=== Problem description ===
From the listing below, restate word for word the lines from the line containing "L1: none -> 4.7mH (N_3, N_20)" down through the line containing "U4 pin in+: N_23 -> N_22". Exclude pictures.
Supplied data below:
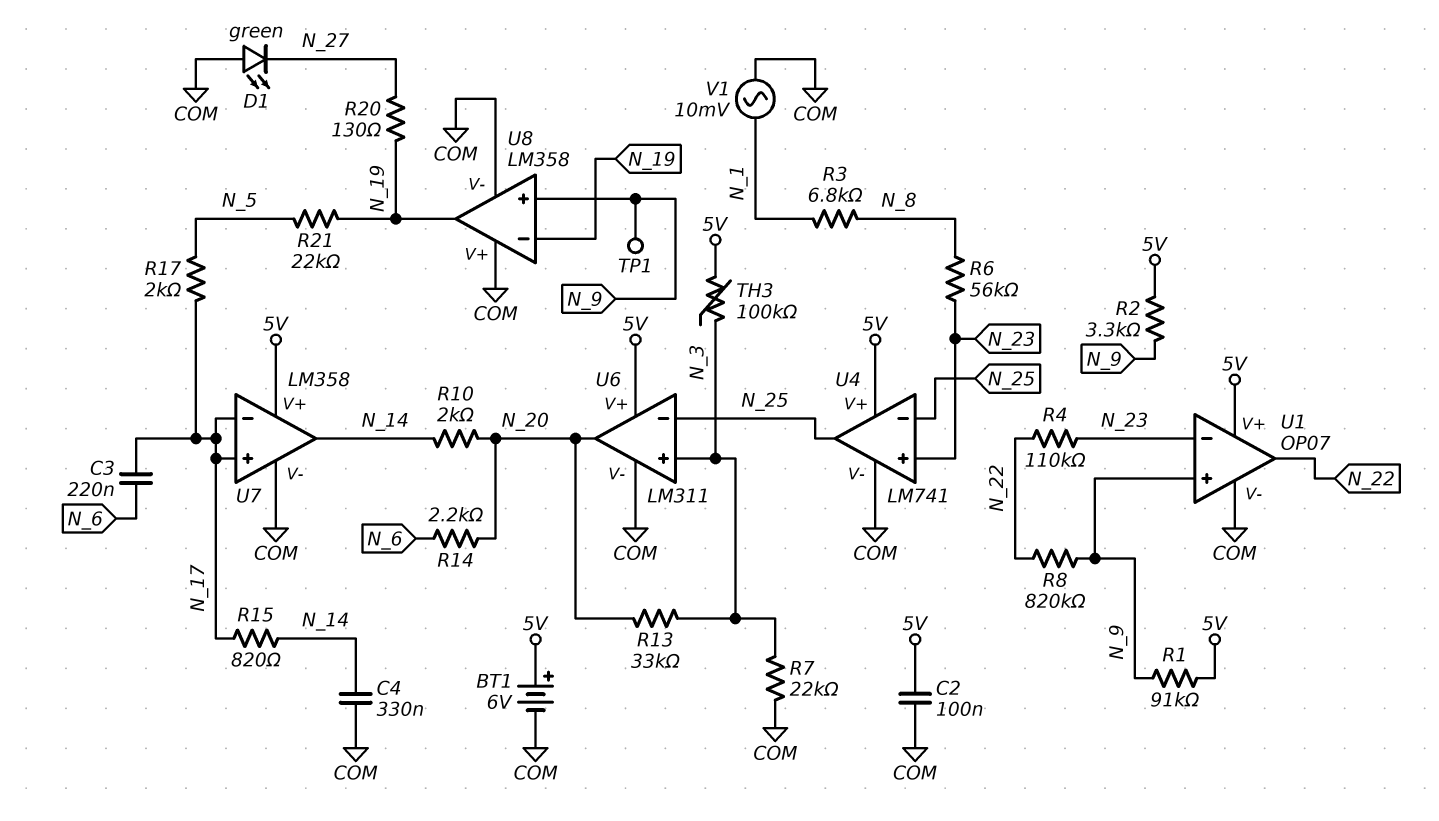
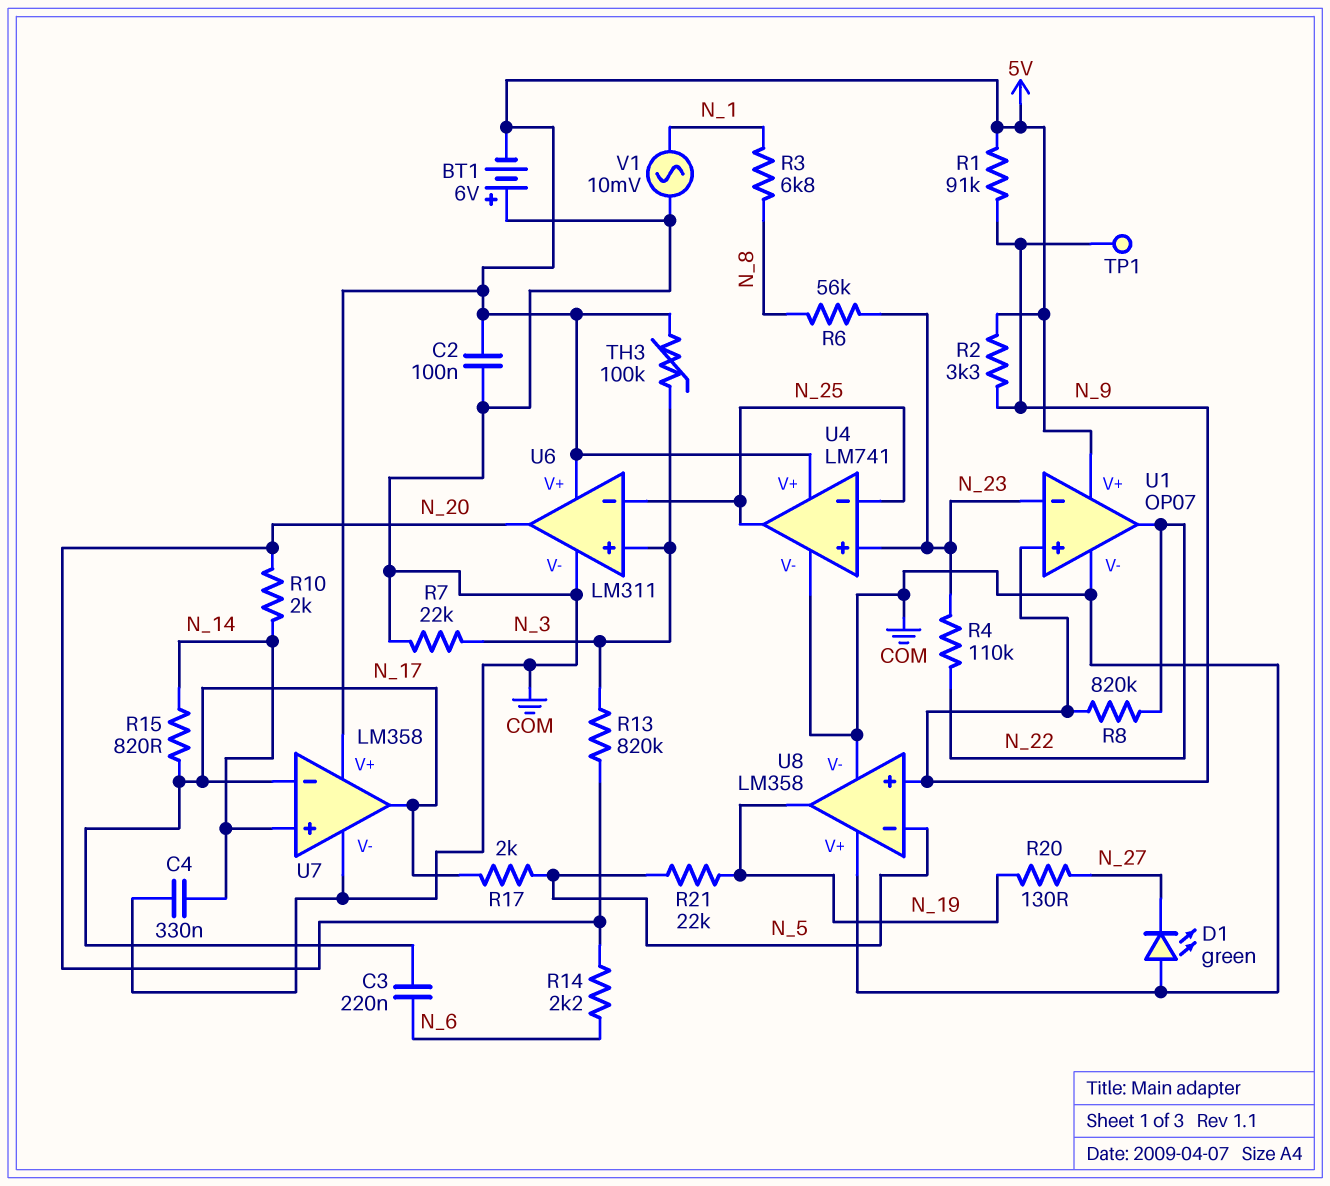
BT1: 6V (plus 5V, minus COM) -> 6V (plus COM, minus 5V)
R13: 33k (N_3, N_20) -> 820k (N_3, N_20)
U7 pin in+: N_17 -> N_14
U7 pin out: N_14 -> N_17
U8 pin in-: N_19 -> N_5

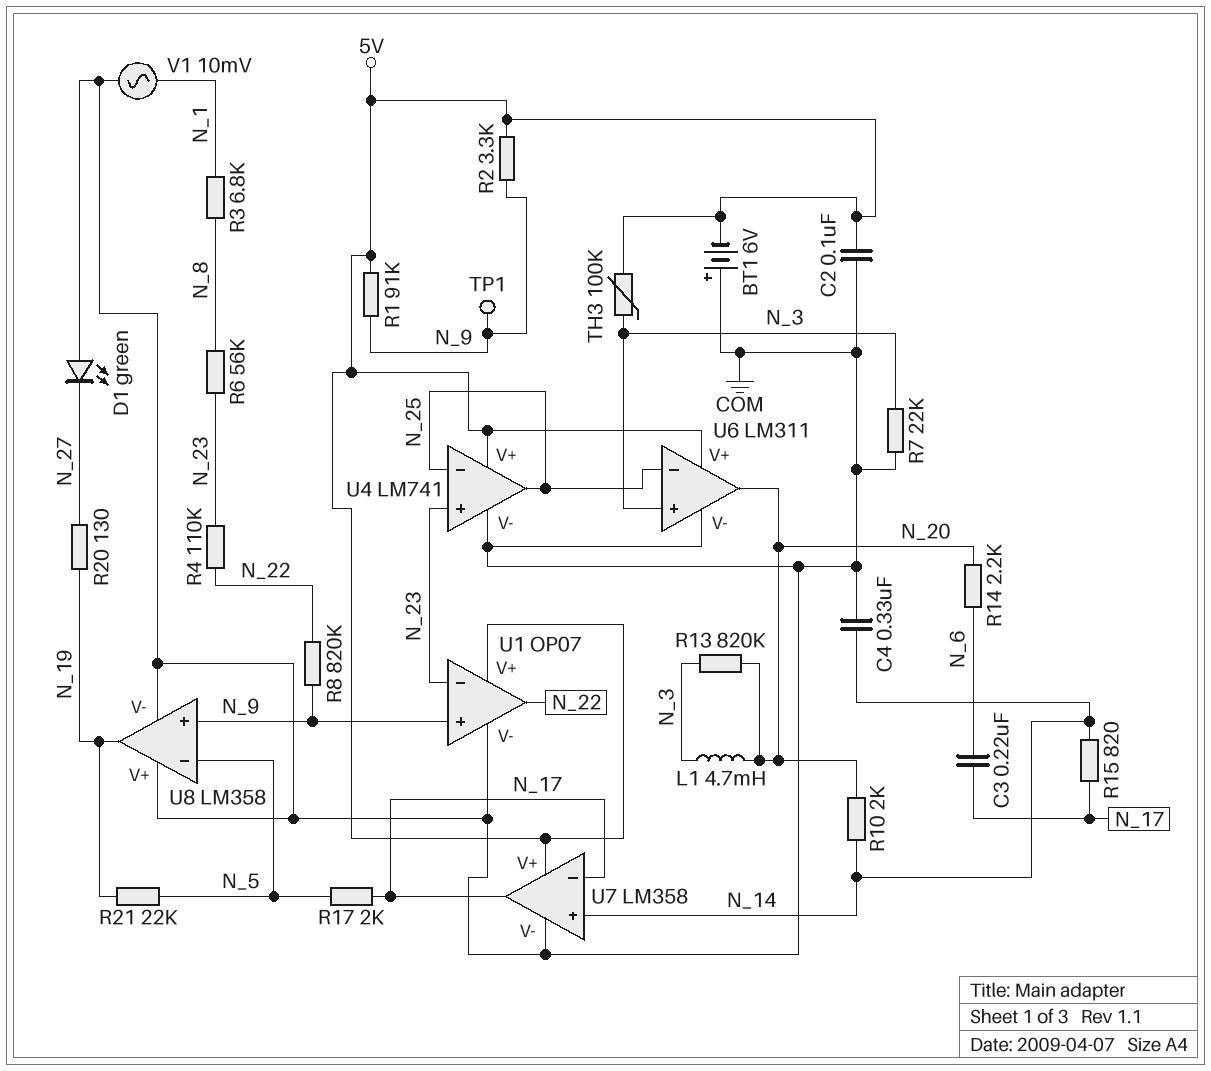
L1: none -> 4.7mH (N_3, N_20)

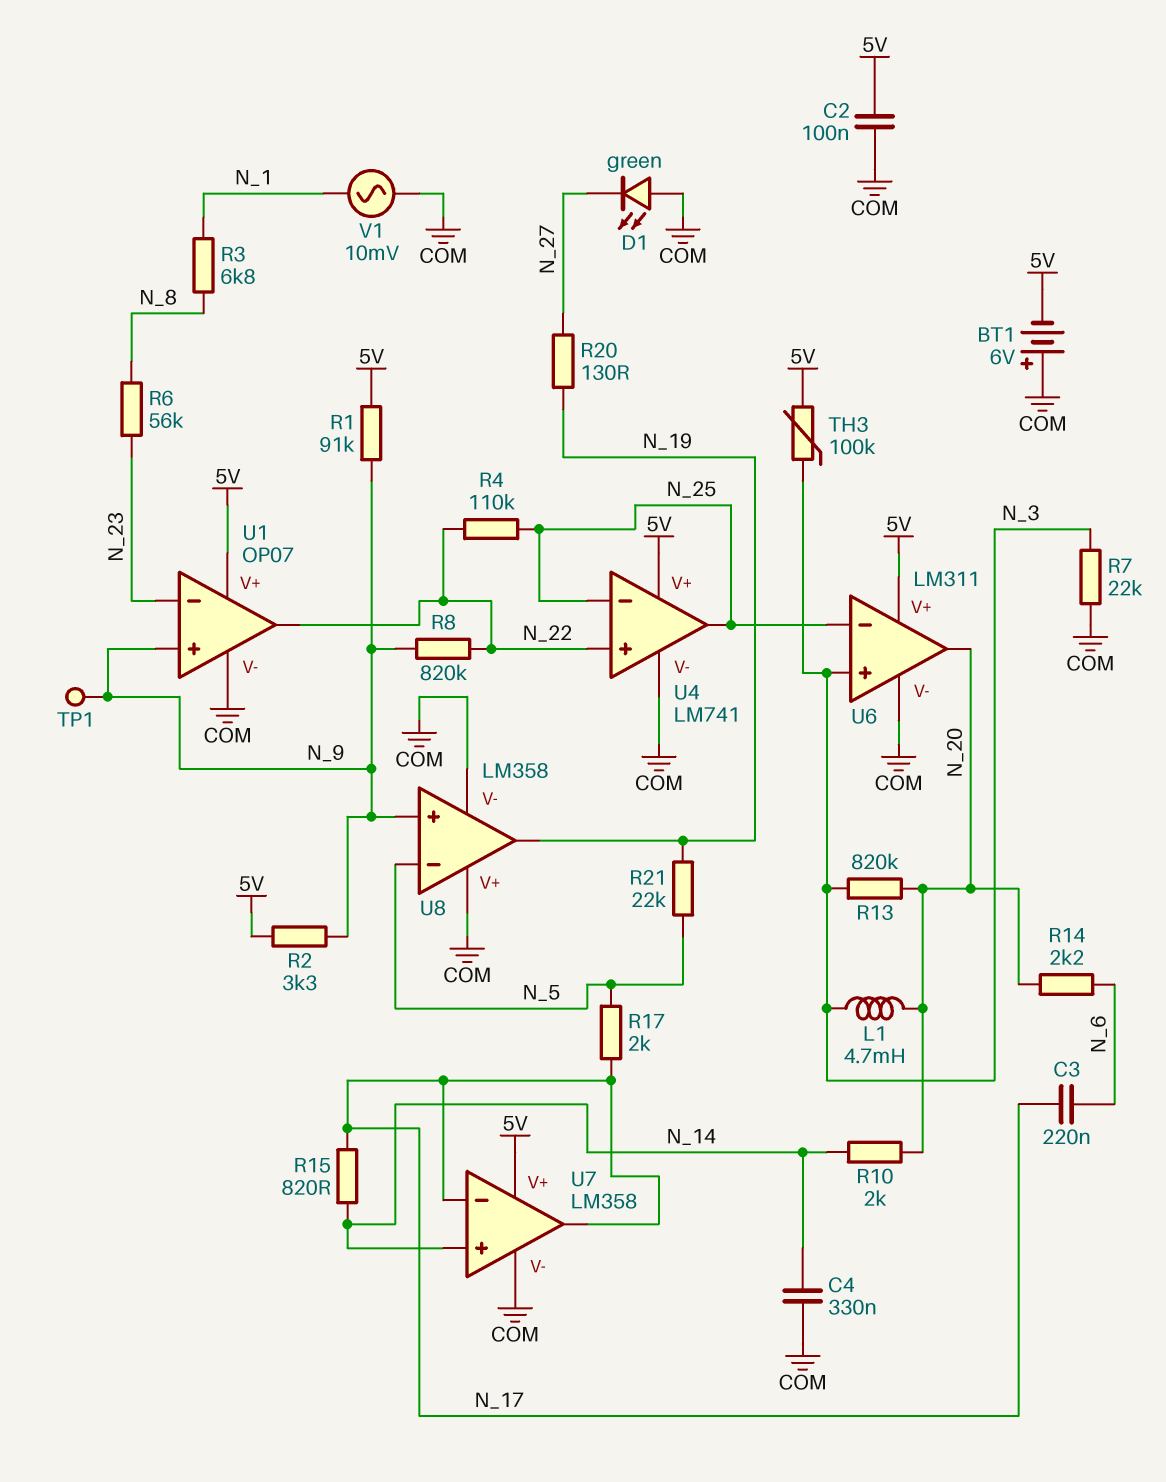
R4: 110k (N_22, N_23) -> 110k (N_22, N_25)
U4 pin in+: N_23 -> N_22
End of Supplied data.
Supplied data below:
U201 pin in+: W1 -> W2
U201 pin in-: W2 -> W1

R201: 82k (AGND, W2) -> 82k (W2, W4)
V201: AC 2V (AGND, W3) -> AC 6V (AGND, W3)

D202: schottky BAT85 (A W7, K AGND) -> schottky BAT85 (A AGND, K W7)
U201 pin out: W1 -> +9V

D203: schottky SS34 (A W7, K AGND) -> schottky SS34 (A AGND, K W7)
End of Supplied data.
=== Response to this task ===
L1: none -> 4.7mH (N_3, N_20)

R4: 110k (N_22, N_23) -> 110k (N_22, N_25)
U4 pin in+: N_23 -> N_22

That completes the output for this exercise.